» TASK OBJECTIVE:
Going through the data below, please show each line containing the string "none".

» RECORDS PROVIDED:

────────

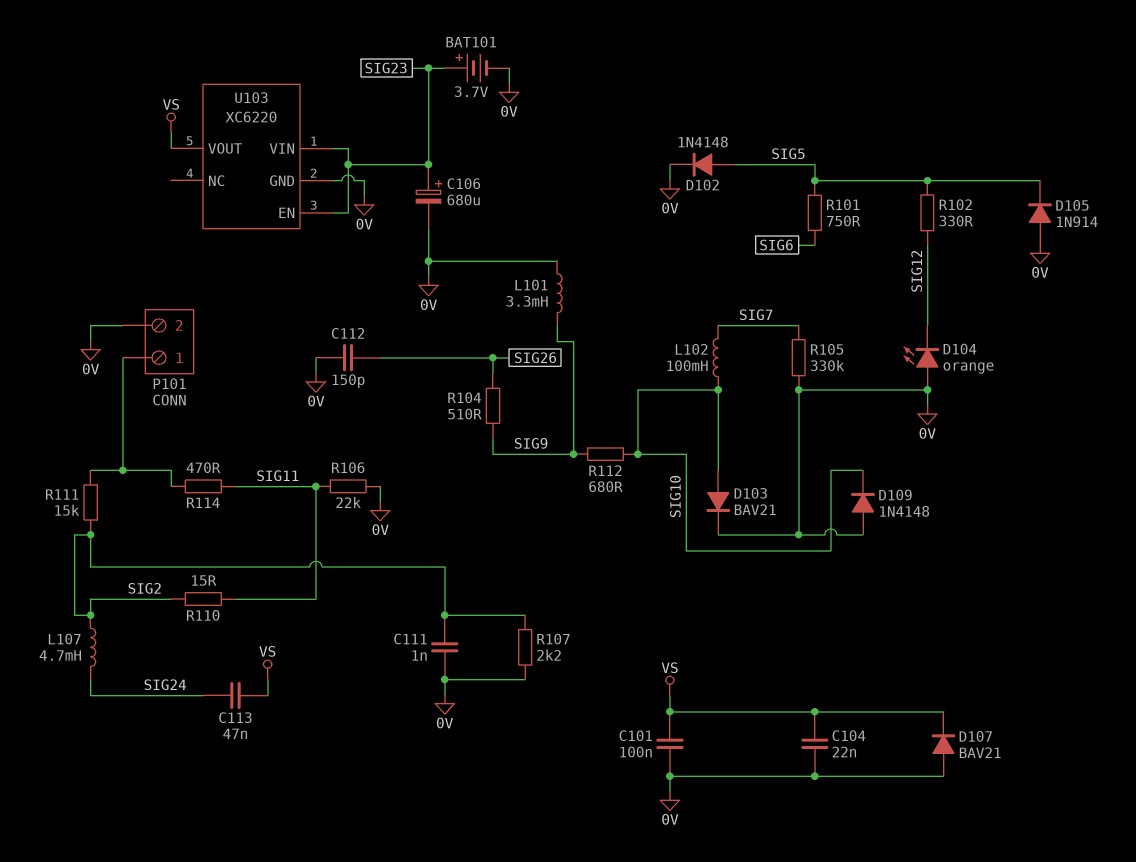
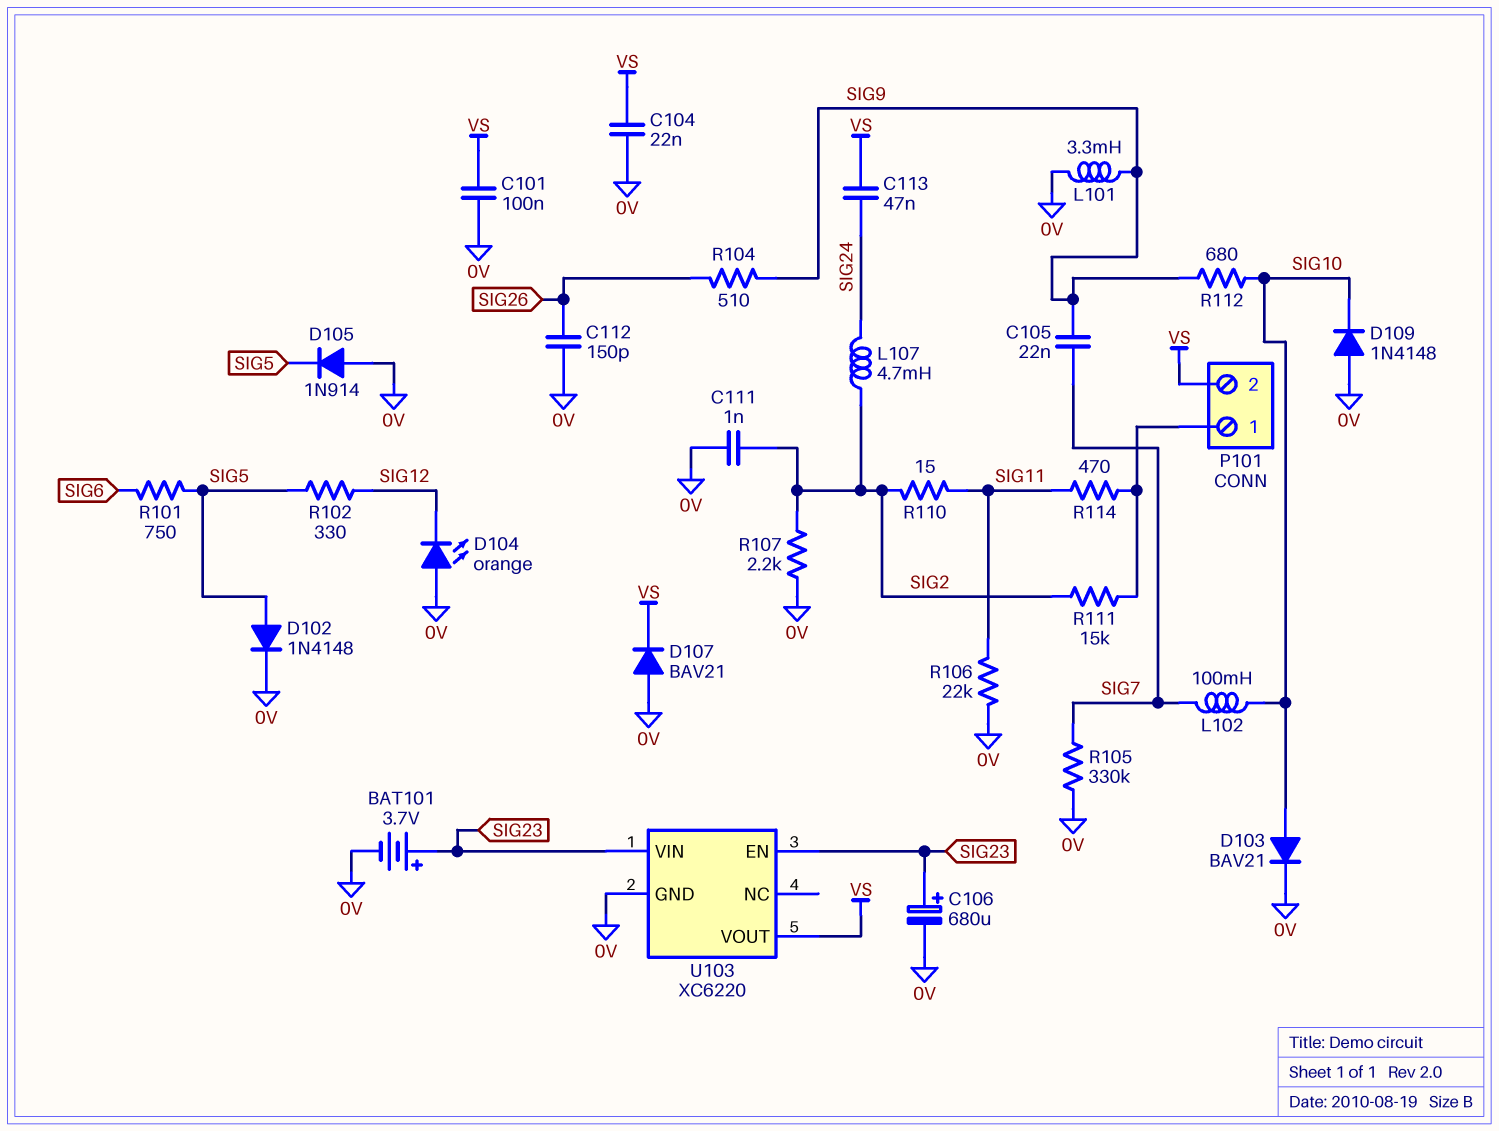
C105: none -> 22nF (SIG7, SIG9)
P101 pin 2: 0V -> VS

────────

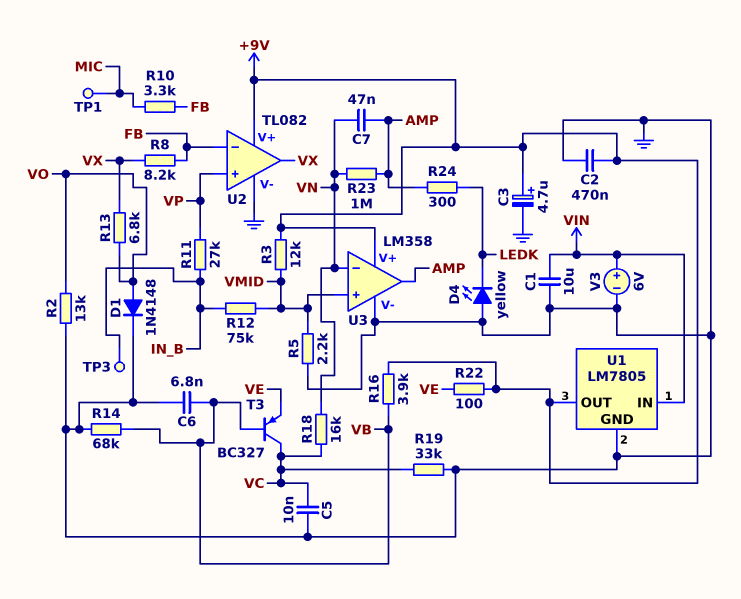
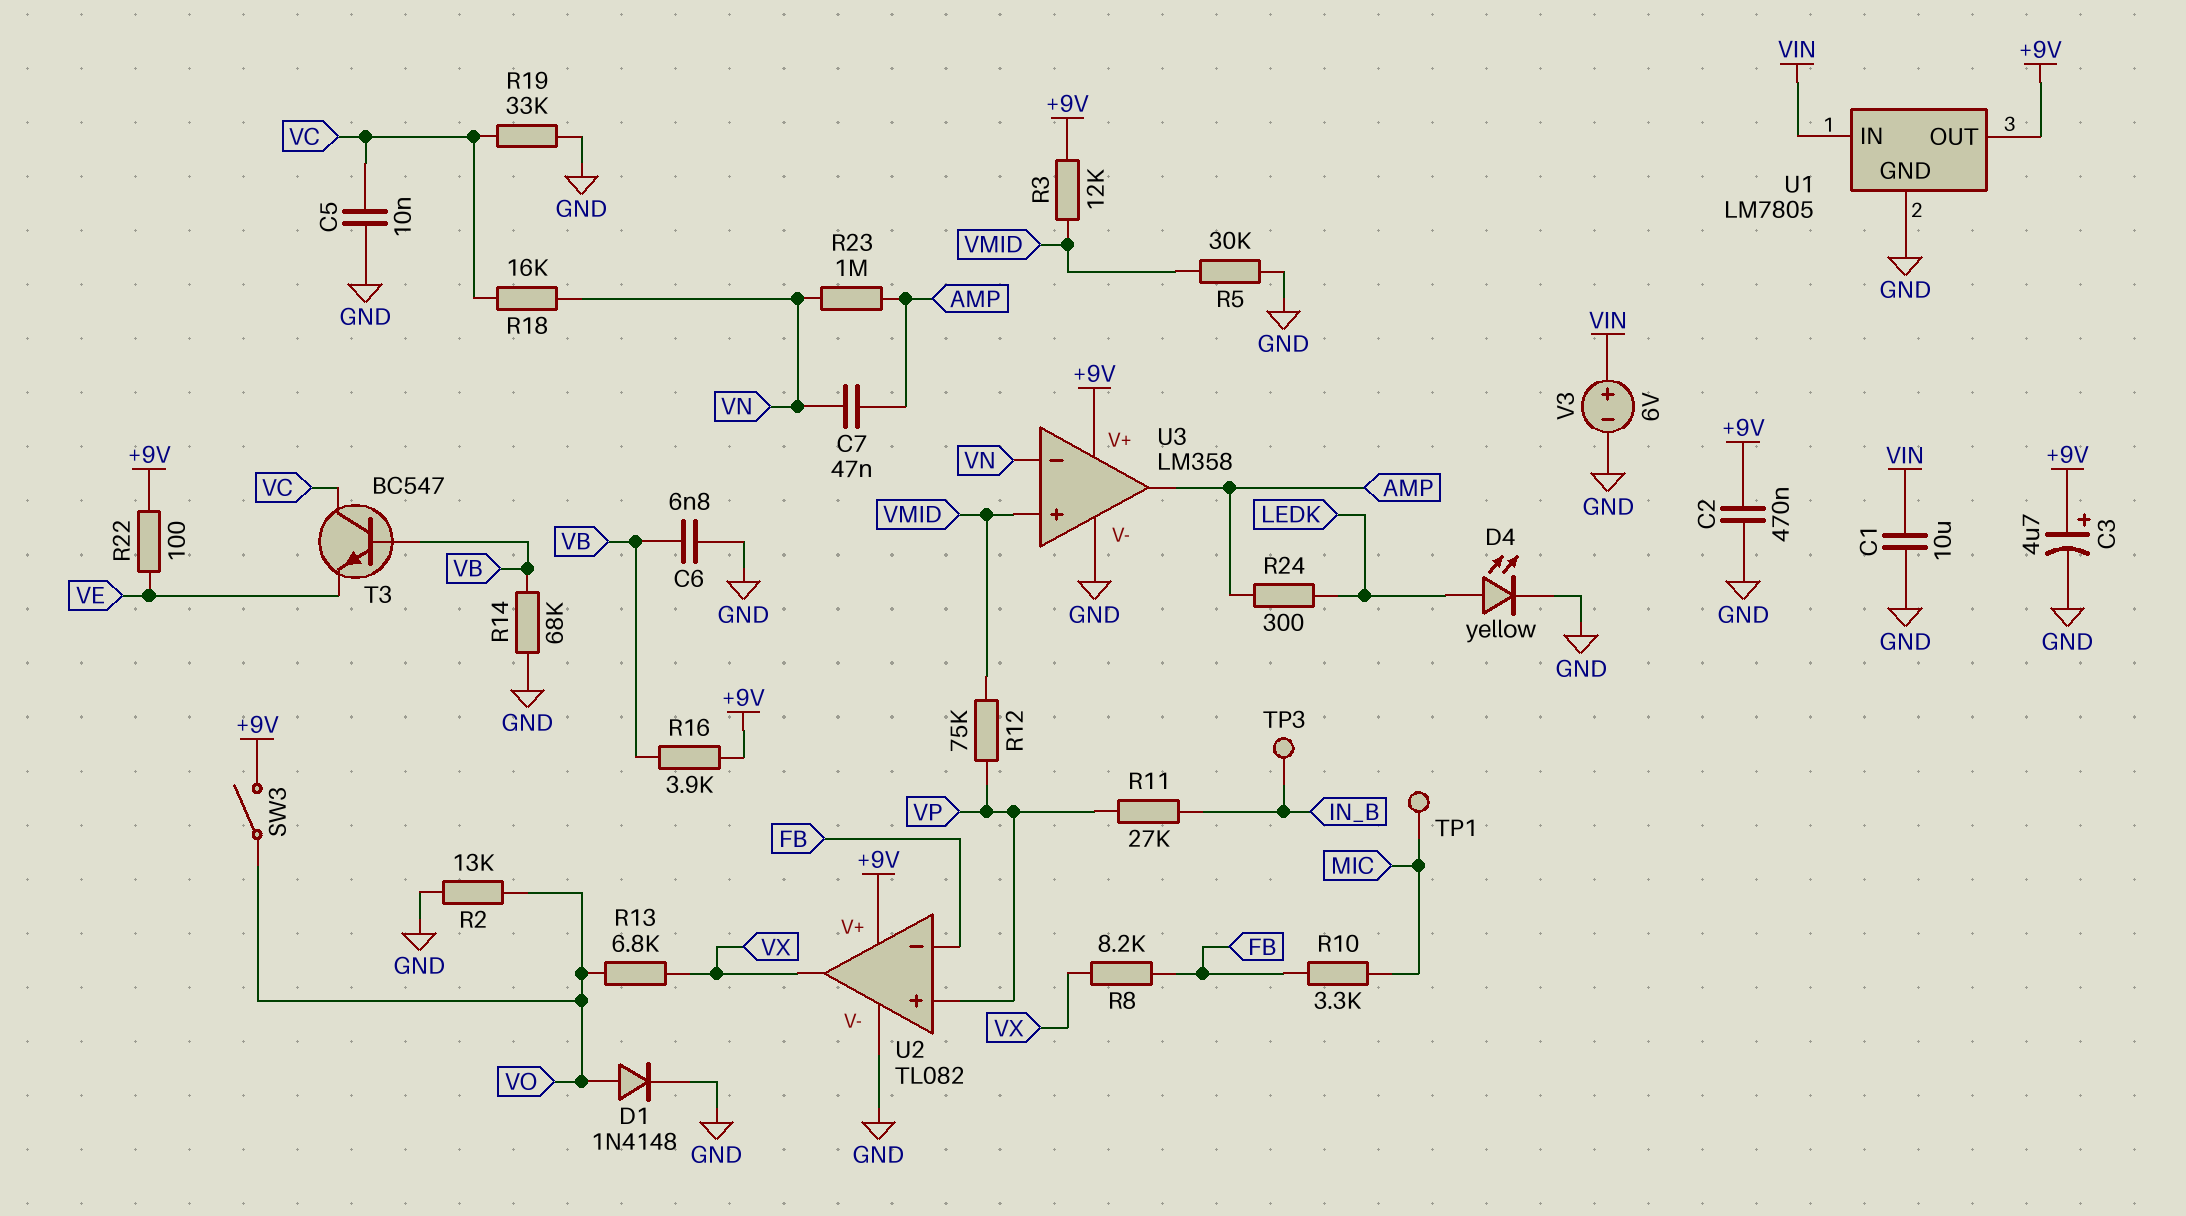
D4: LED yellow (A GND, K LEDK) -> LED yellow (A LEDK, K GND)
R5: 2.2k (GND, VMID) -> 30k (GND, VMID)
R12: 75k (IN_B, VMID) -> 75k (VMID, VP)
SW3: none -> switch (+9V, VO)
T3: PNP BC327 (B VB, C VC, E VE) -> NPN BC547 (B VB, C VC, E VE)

────────

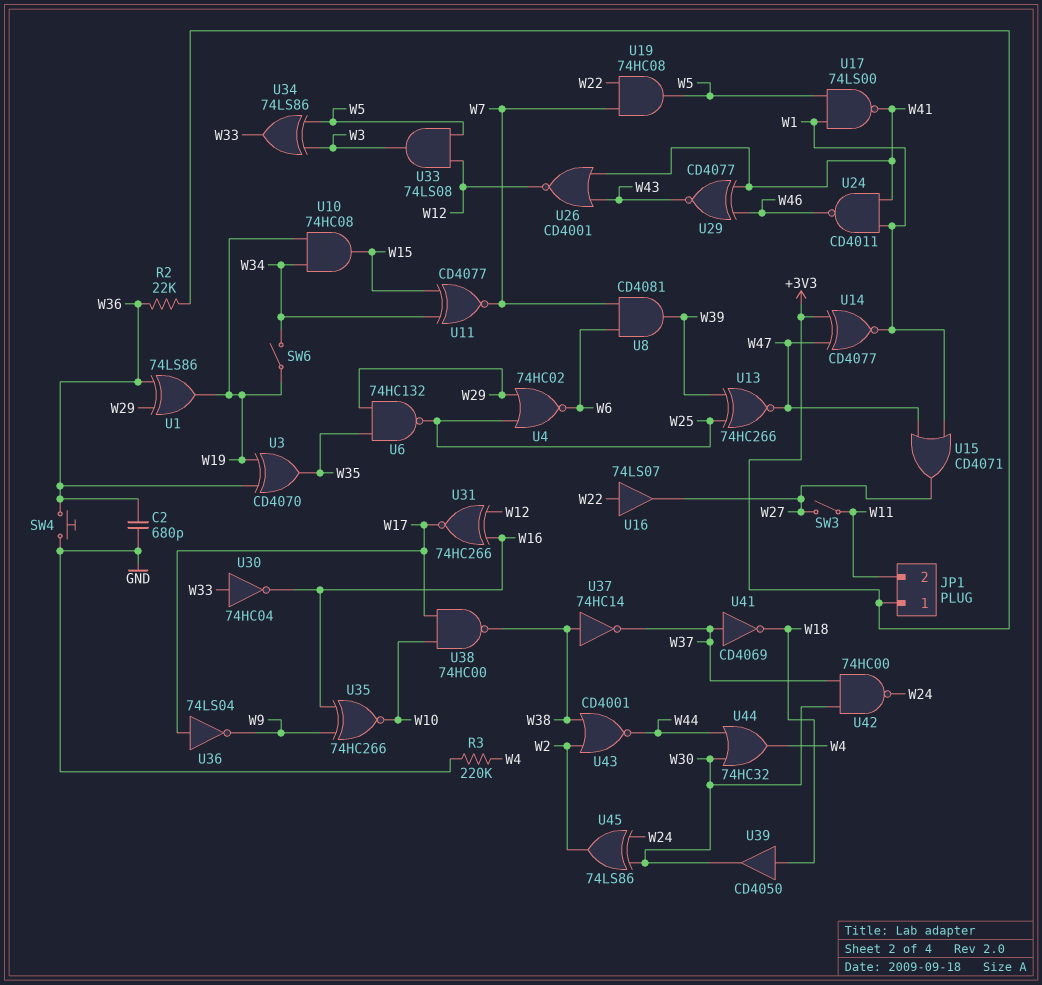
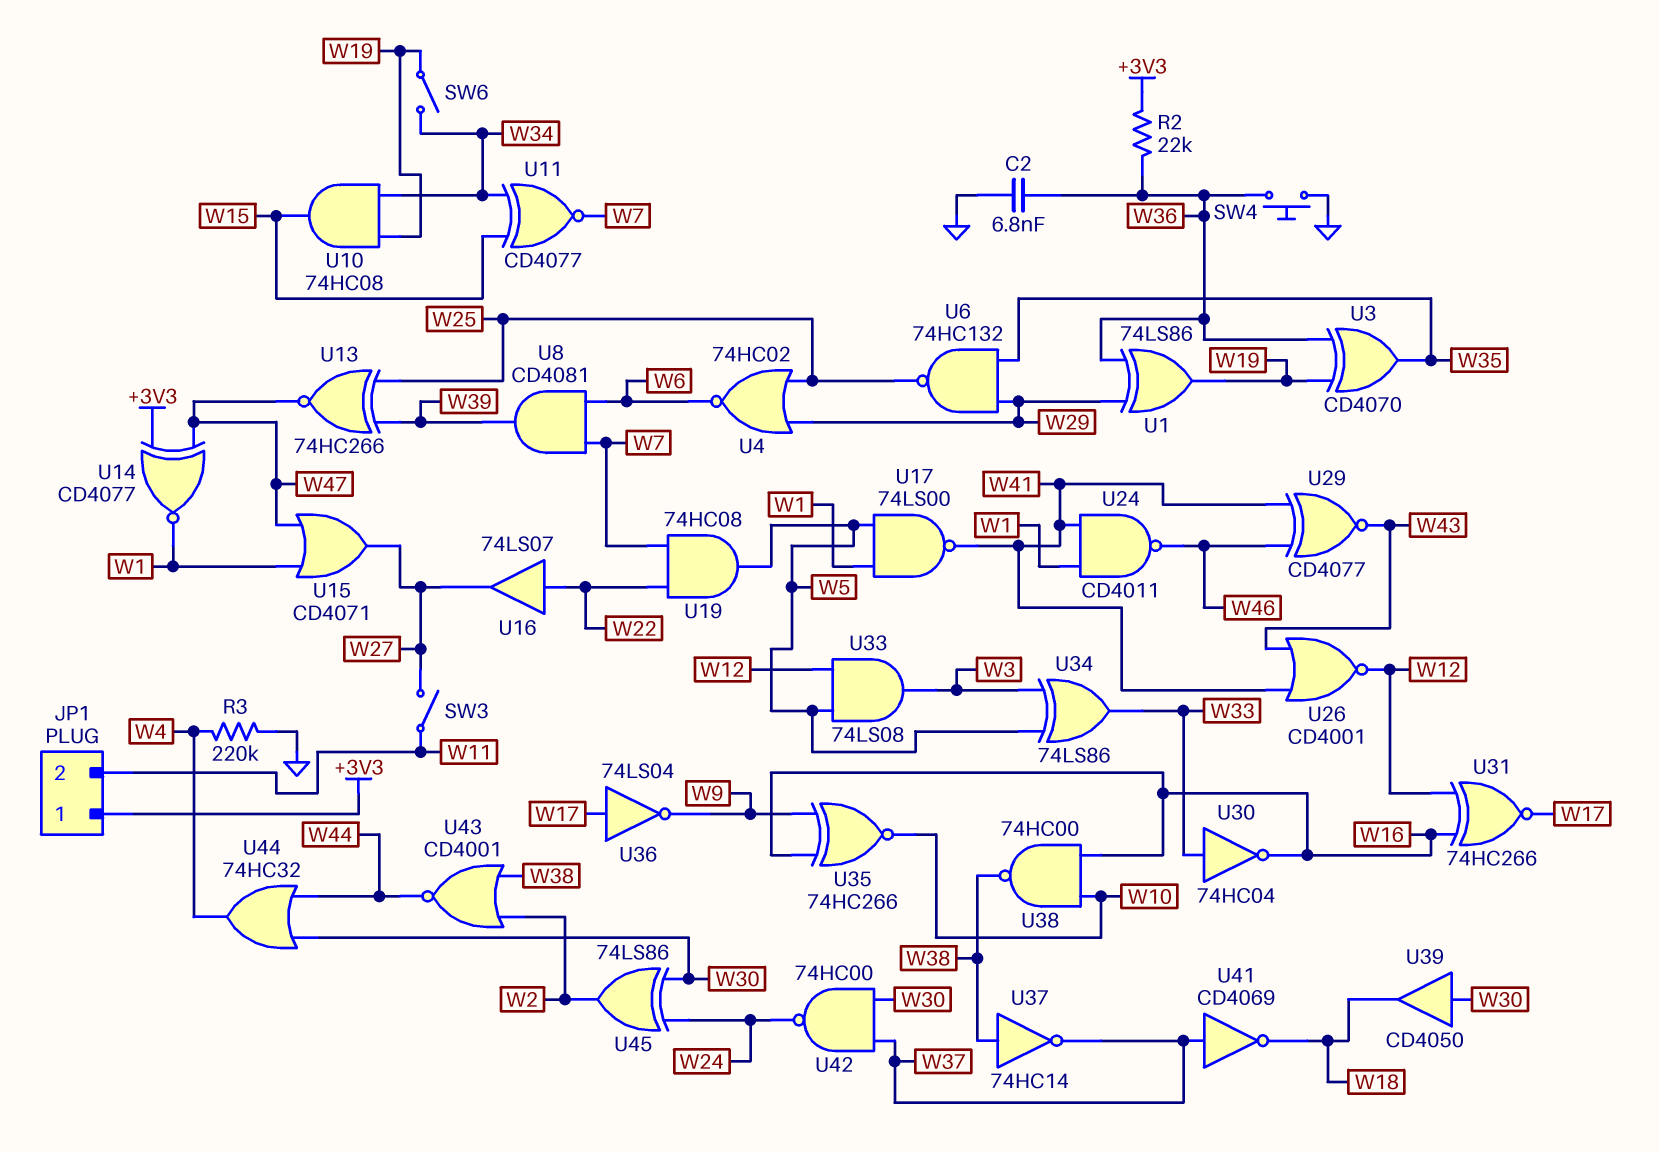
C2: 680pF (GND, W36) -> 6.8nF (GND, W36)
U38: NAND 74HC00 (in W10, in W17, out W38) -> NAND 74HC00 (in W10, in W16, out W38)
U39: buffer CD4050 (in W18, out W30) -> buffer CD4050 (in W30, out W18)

────────

» RESPONSE:
C105: none -> 22nF (SIG7, SIG9)
SW3: none -> switch (+9V, VO)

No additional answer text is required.